----- SOURCE INFORMATION

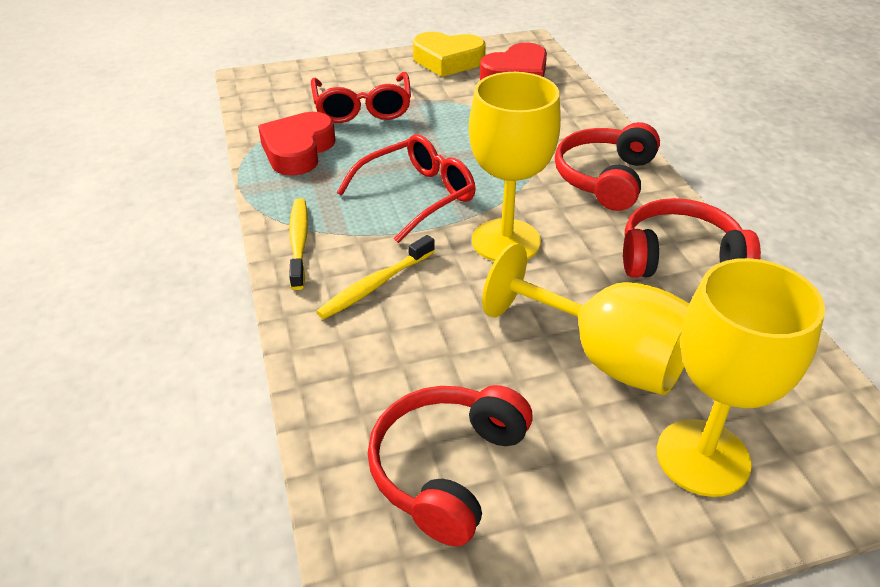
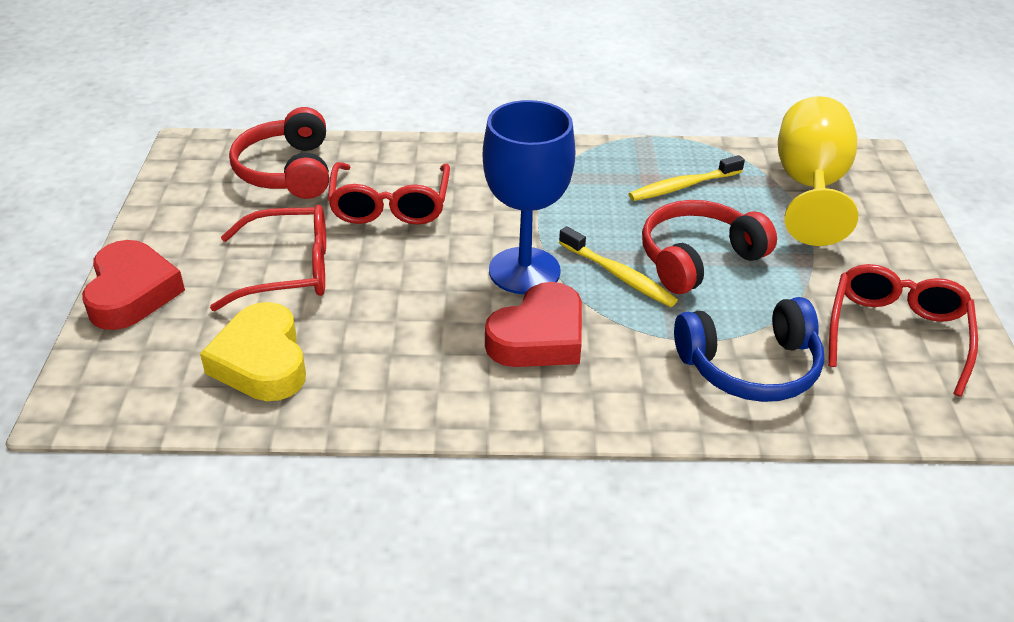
blue goblet: 0 -> 1
blue headphones: 0 -> 1
red glasses: 2 -> 3
red headphones: 3 -> 2
yellow goblet: 3 -> 1

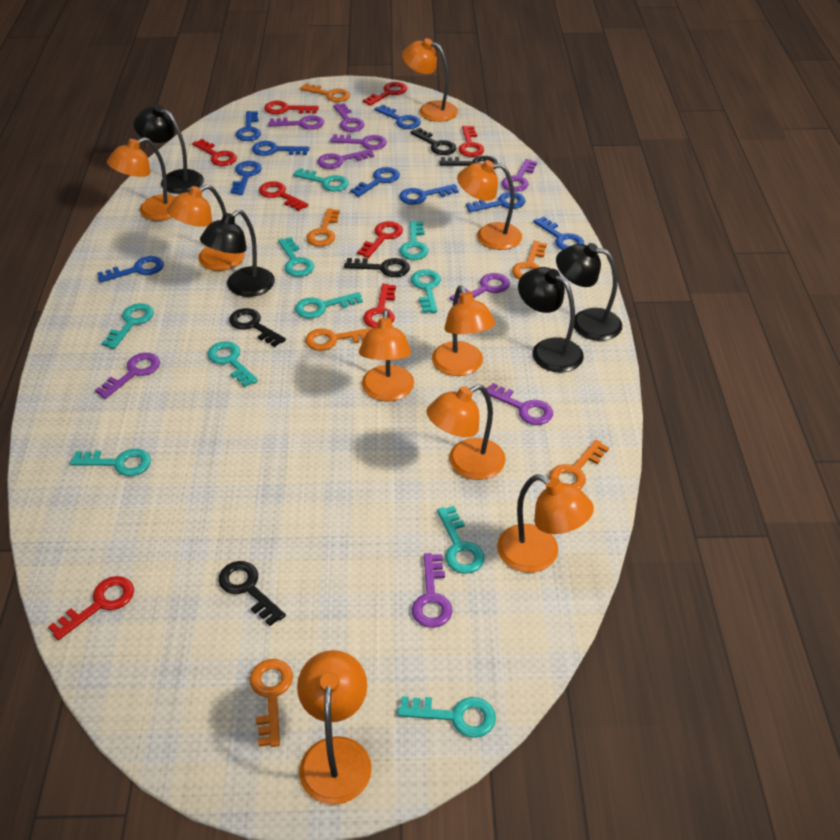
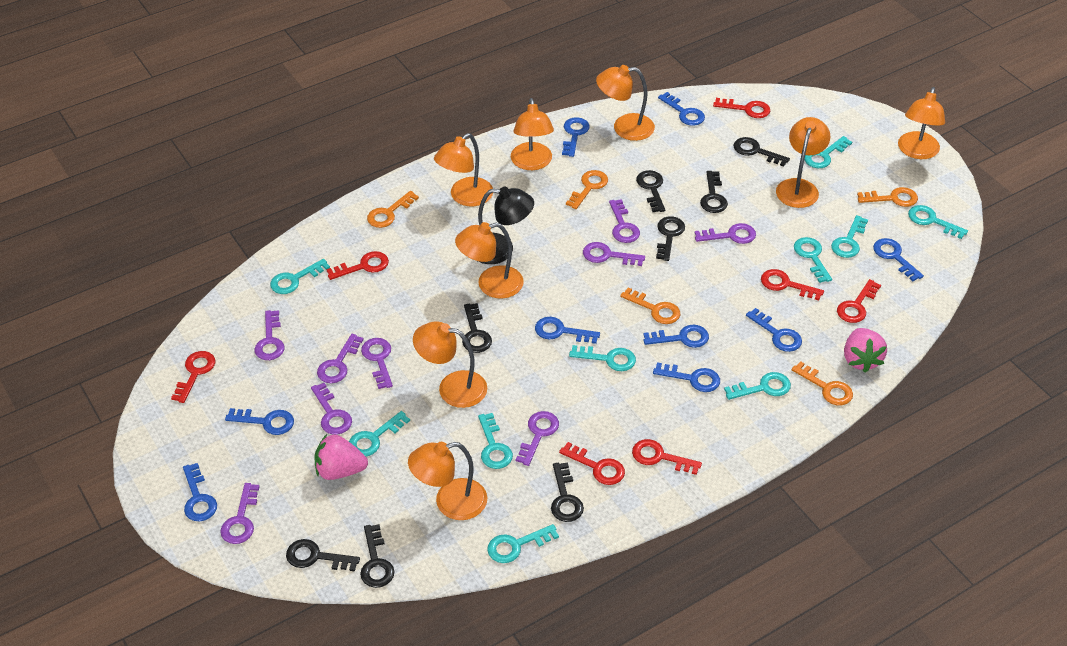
black key: 5 -> 8
black lamp: 4 -> 1
orange key: 6 -> 5
orange lamp: 9 -> 8
pink strawberry: 0 -> 2
red key: 8 -> 7

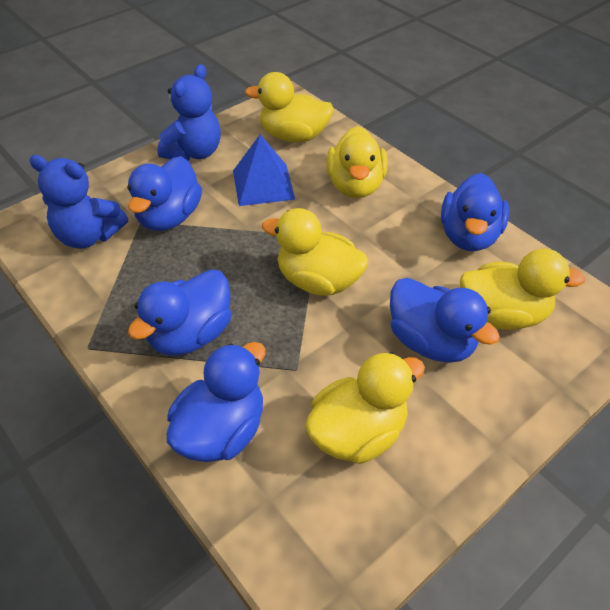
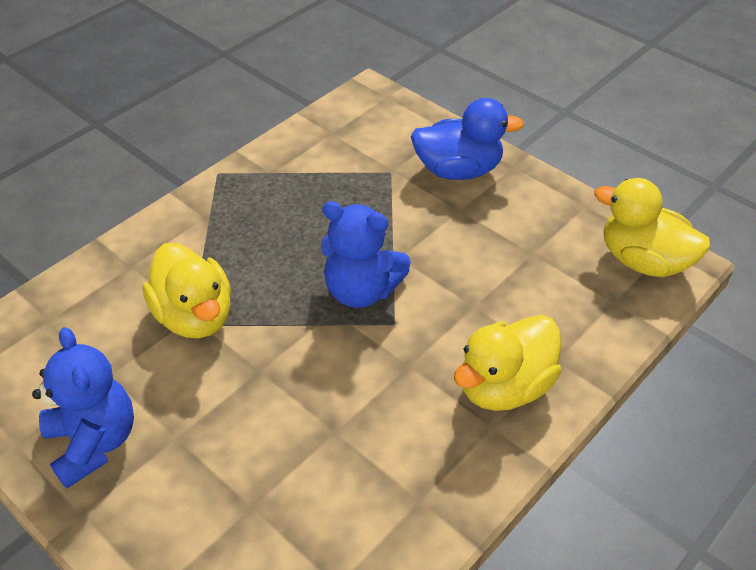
blue duck: 5 -> 1
blue pyramid: 1 -> 0
yellow duck: 5 -> 3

----------

• **DESCRIPTION OF THE TASK**
Could you copy every line from the records that mentions the word "headphones"?

• **WRITTEN REPLY**
blue headphones: 0 -> 1
red headphones: 3 -> 2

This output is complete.